(Data provided)

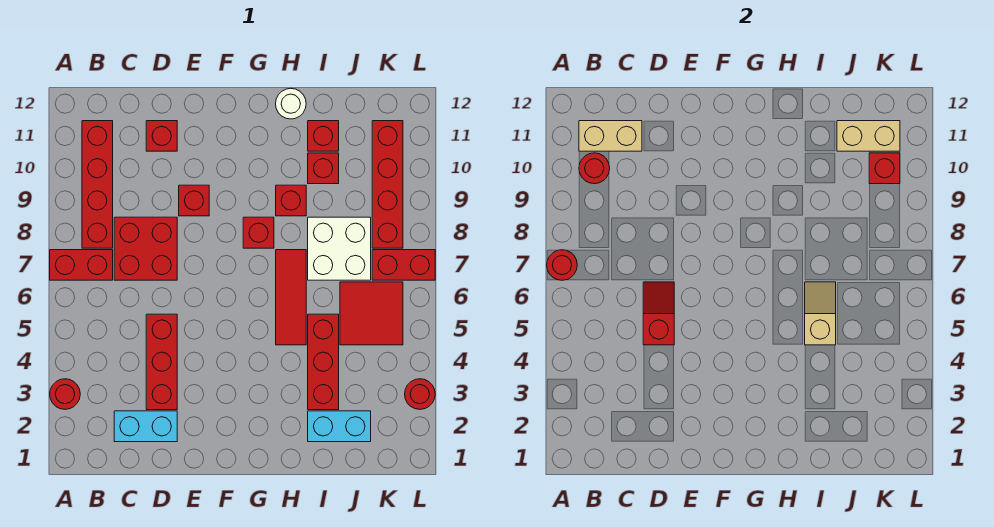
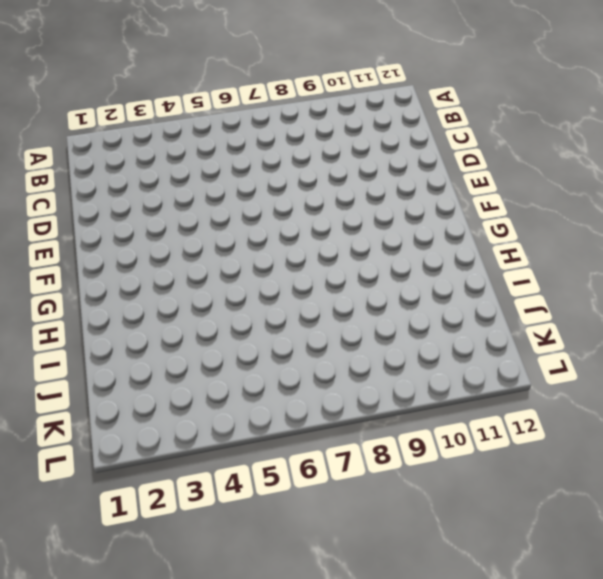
none -> red round brick A3 level 1
none -> red brick A7:B7 level 1
none -> red brick B8:B11 level 1

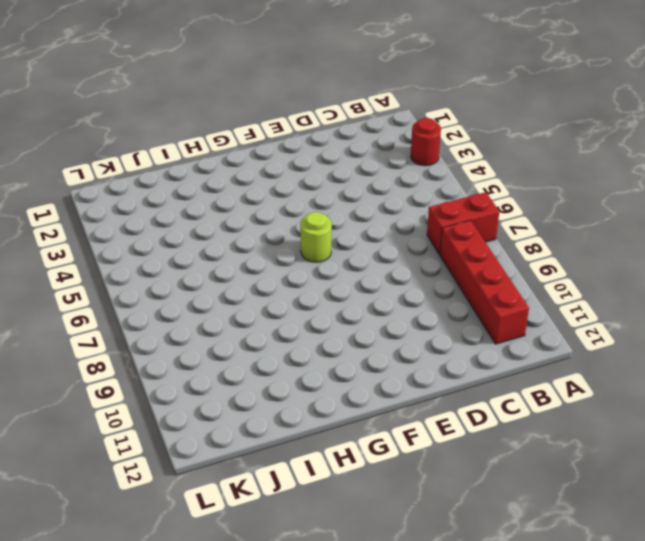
lime round brick F6 level 1 -> none
none -> cyan brick C2:D2 level 1
none -> red brick C7:D8 level 1
none -> red brick D3:D5 level 1

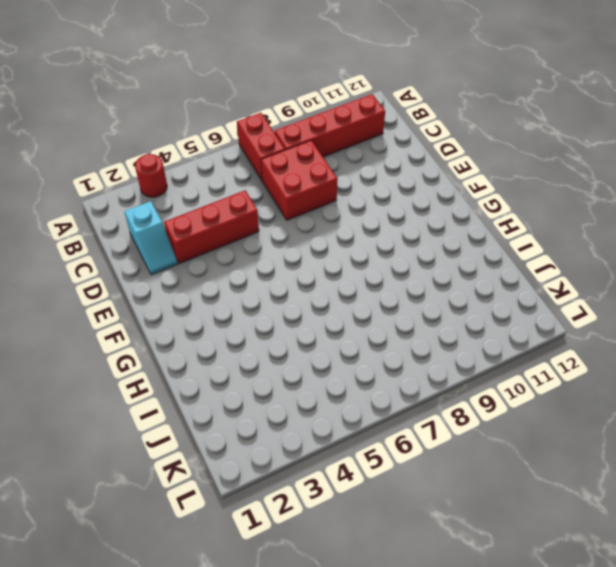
cyan slope C2:D2 level 1 top C -> cyan brick C2:D2 level 1
none -> red brick D11 level 1
none -> red brick E9 level 1
none -> red brick G8 level 1

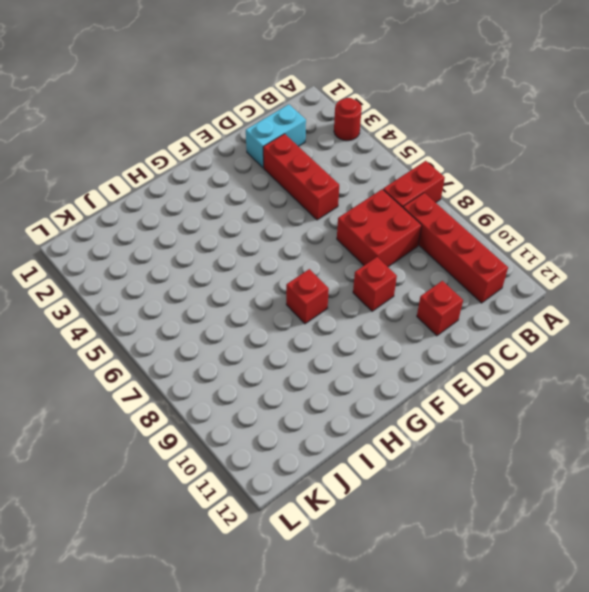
none -> red tile H5:H7 level 1
none -> red brick H9 level 1
none -> white round brick H12 level 1

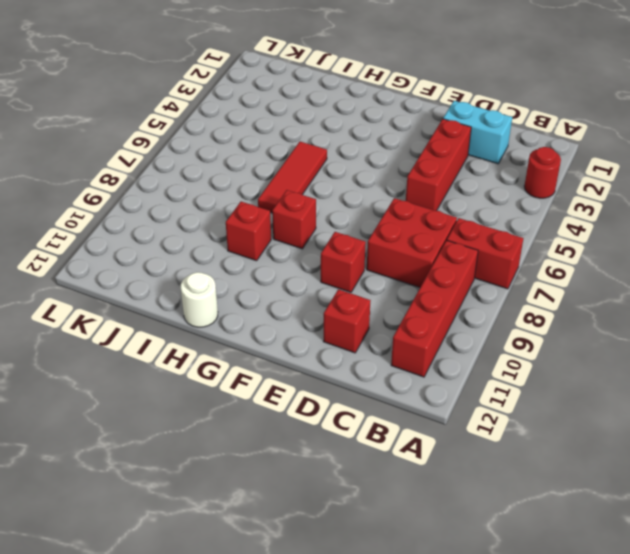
none -> cyan brick I2:J2 level 1
none -> red brick I3:I5 level 1
none -> white brick I7:J8 level 1

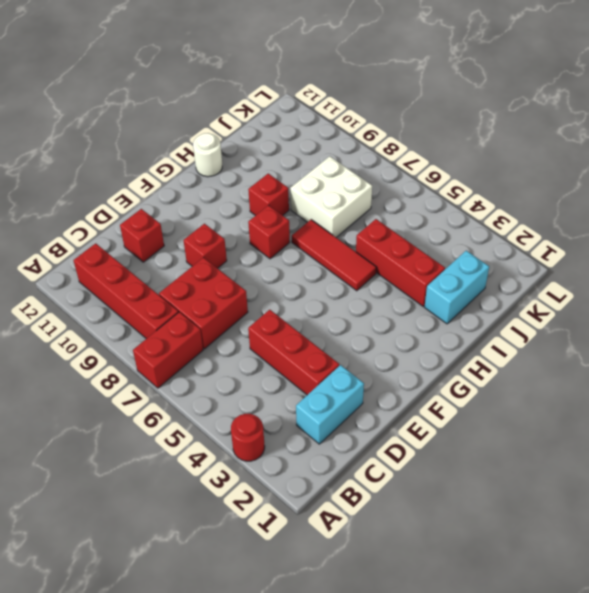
none -> red brick I10 level 1
none -> red brick I11 level 1
none -> red tile J5:K6 level 1

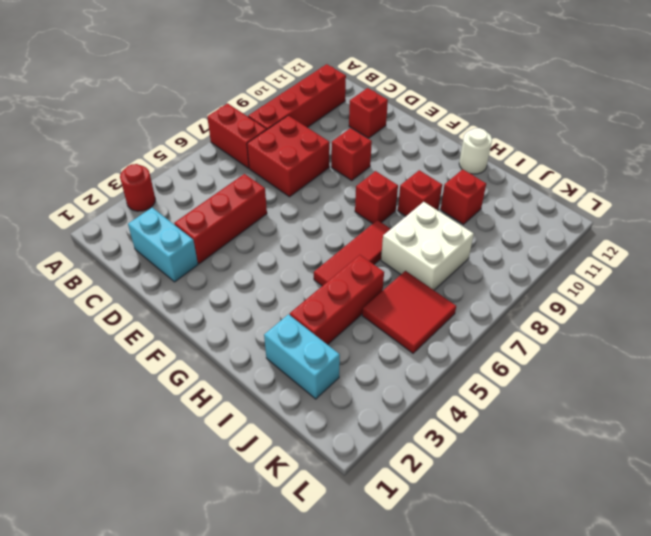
none -> red brick I11 level 1
none -> red brick K7:L7 level 1
none -> red brick K8:K11 level 1

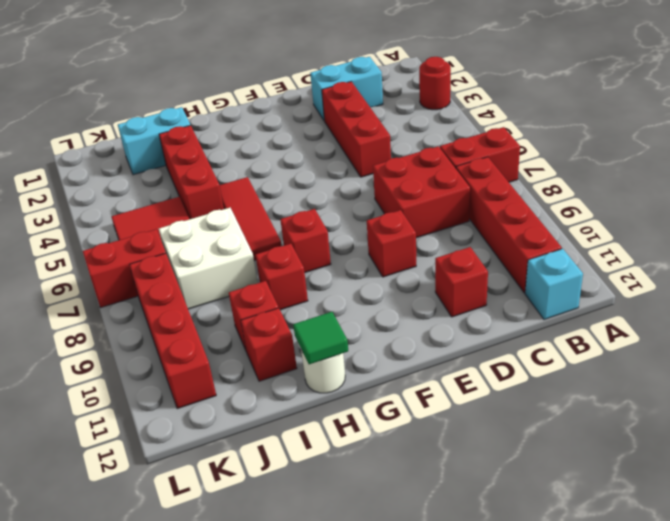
cyan brick B12 level 1 -> none
green tile H12 level 2 -> none
none -> red round brick L3 level 1
none -> red round brick A7 level 2
none -> red round brick B10 level 2

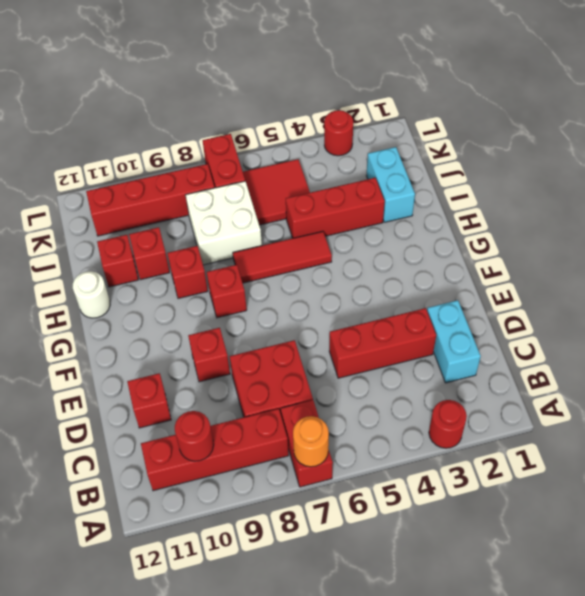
orange round brick A7 level 2 -> red round brick A7 level 2
none -> tan brick B11:C11 level 2
none -> red slope D5:D6 level 2 top 5
none -> tan slope I5:I6 level 2 top 5

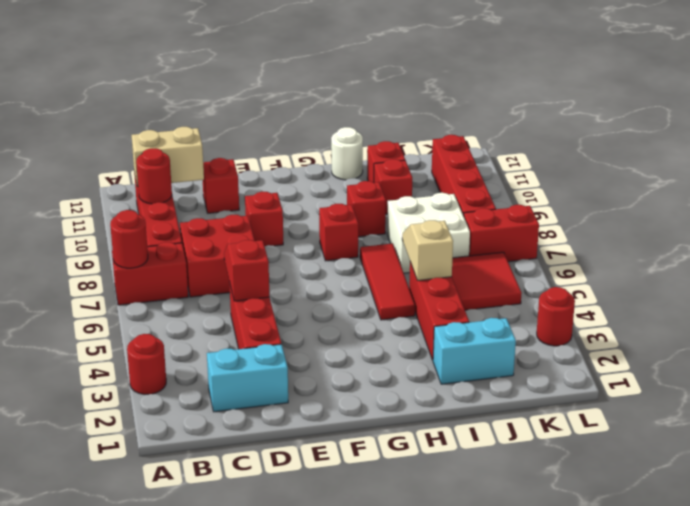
none -> tan brick J11:K11 level 2
none -> red brick K10 level 2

(End Data provided)

◆ Goal of the exercise ◆
Without the pictures, repeat the entries above line by line, from the first through the one that contains "none -> red brick D3:D5 level 1", both ends included.

◆ Result for this exercise ◆
none -> red round brick A3 level 1
none -> red brick A7:B7 level 1
none -> red brick B8:B11 level 1

lime round brick F6 level 1 -> none
none -> cyan brick C2:D2 level 1
none -> red brick C7:D8 level 1
none -> red brick D3:D5 level 1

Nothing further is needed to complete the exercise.